┌──

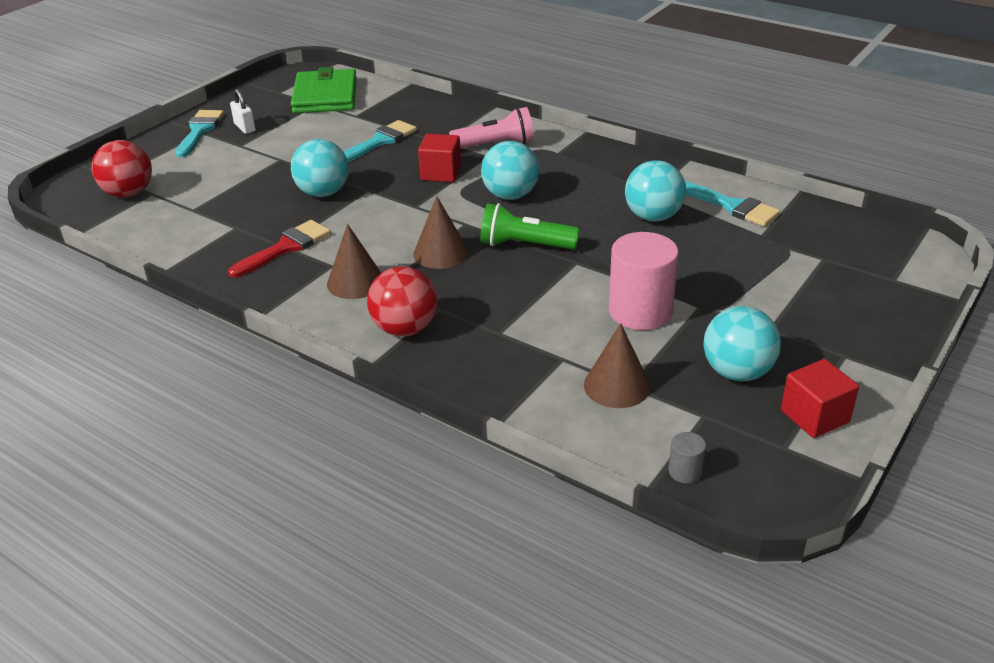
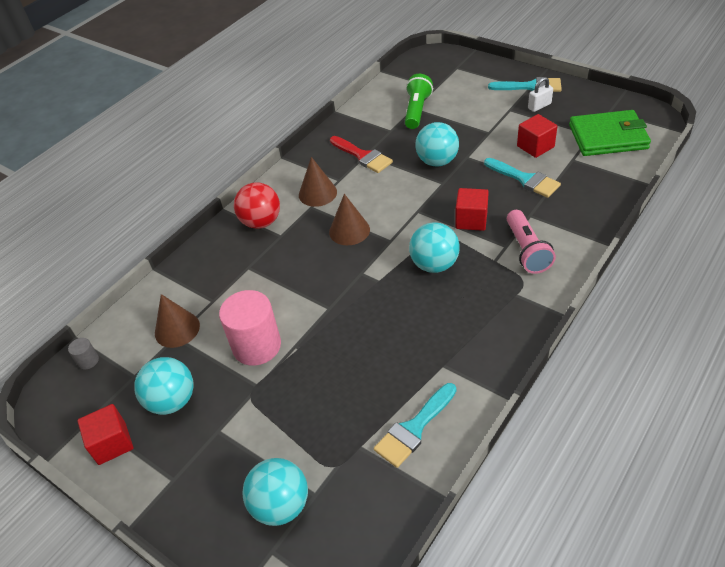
camera: 95 degrees right, 10 degrees up
(129, 193) = (435, 78): red ball -> none
(323, 133) = (535, 146): none -> red cube
(525, 245) = (356, 276): green flashlight -> green flashlight (417, 110)
(653, 217) = (396, 362): turquoise ball -> turquoise ball (281, 505)

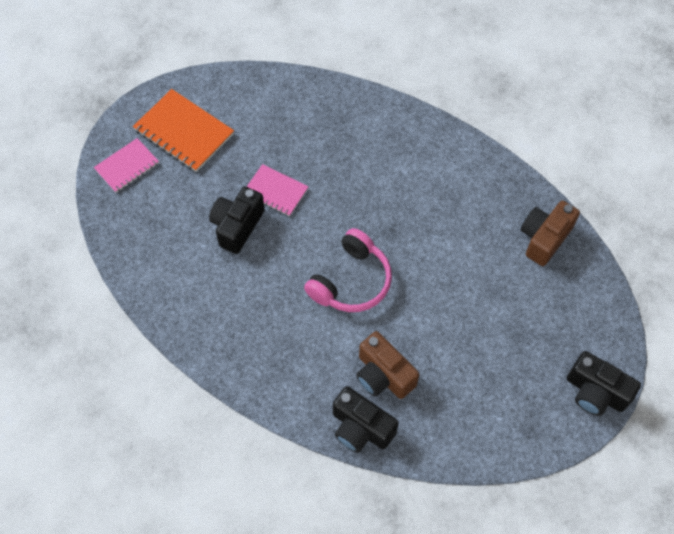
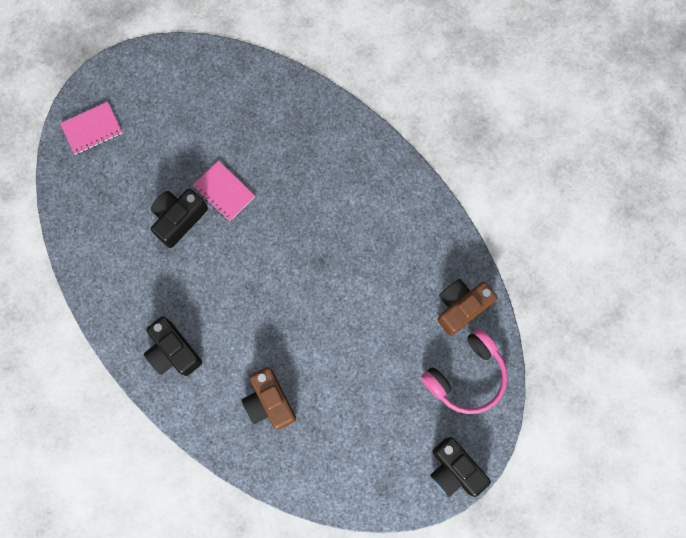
camera: 15 degrees right, 15 degrees up
(184, 132) = (154, 105): orange notebook -> none
(351, 281) = (267, 302): pink headphones -> pink headphones (466, 375)
(361, 428) = (235, 445): black camera -> black camera (173, 351)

└──

- Work required -
Your task is to set down every entry exactly, leaving out any picture it contains.

- Task solution -
camera: 95 degrees right, 10 degrees up
(129, 193) = (435, 78): red ball -> none
(323, 133) = (535, 146): none -> red cube
(525, 245) = (356, 276): green flashlight -> green flashlight (417, 110)
(653, 217) = (396, 362): turquoise ball -> turquoise ball (281, 505)

camera: 15 degrees right, 15 degrees up
(184, 132) = (154, 105): orange notebook -> none
(351, 281) = (267, 302): pink headphones -> pink headphones (466, 375)
(361, 428) = (235, 445): black camera -> black camera (173, 351)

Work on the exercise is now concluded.